Your objective = The full set of lines below has to be duplicated exactly, with no picture kept.

[Data shown Boundary: Start]

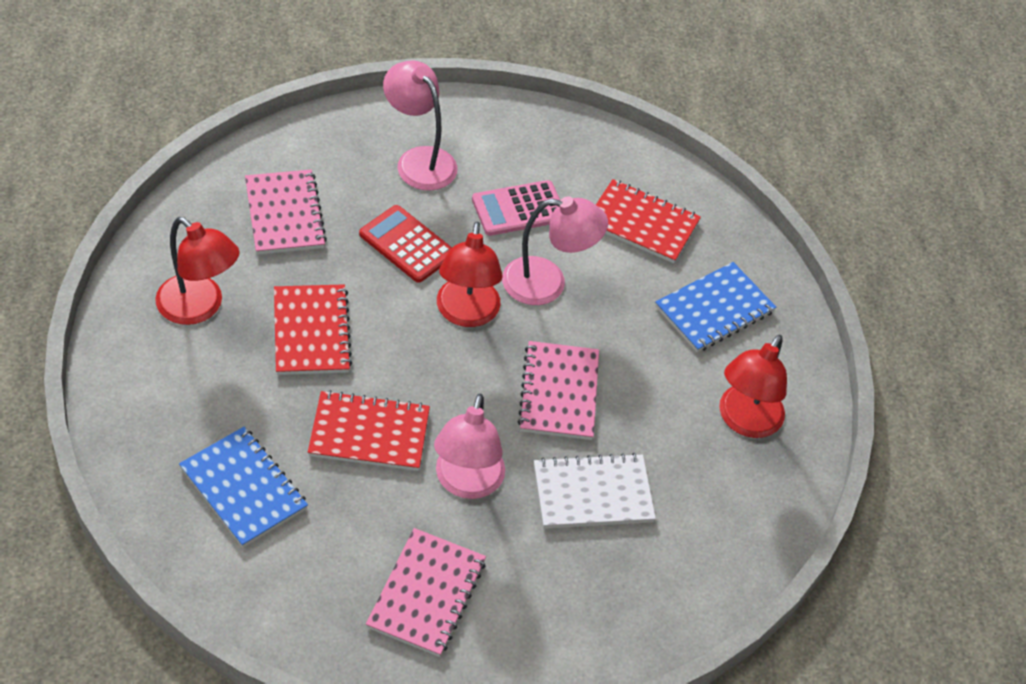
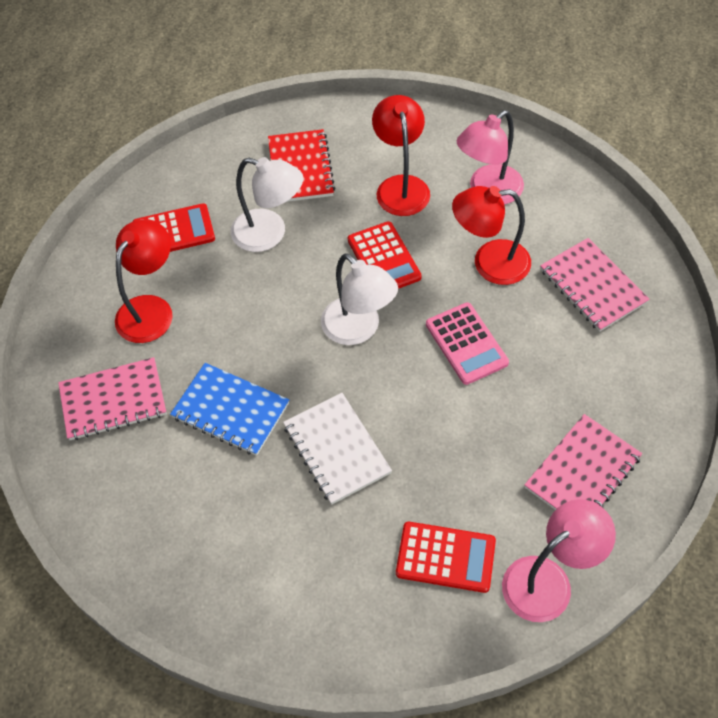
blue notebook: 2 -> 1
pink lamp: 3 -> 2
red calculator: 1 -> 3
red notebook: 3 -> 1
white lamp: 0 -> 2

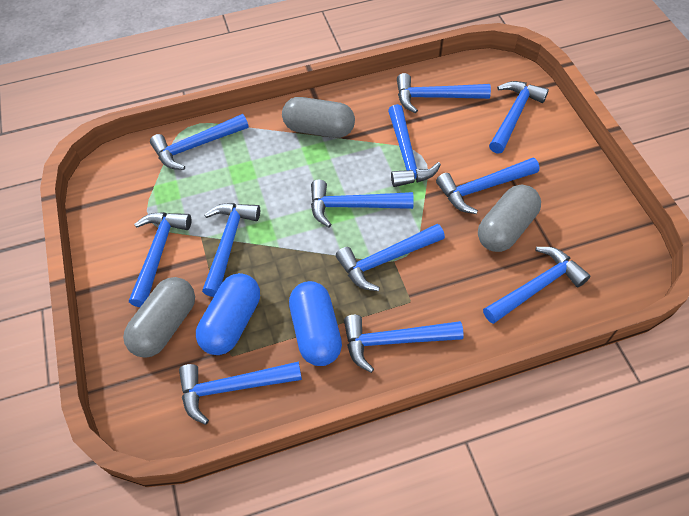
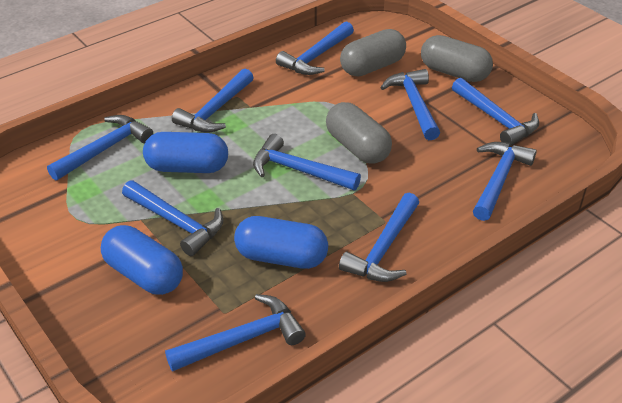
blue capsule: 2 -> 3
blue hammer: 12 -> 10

[Data shown Boundary: End]

Worked solution =
blue notebook: 2 -> 1
pink lamp: 3 -> 2
red calculator: 1 -> 3
red notebook: 3 -> 1
white lamp: 0 -> 2

blue capsule: 2 -> 3
blue hammer: 12 -> 10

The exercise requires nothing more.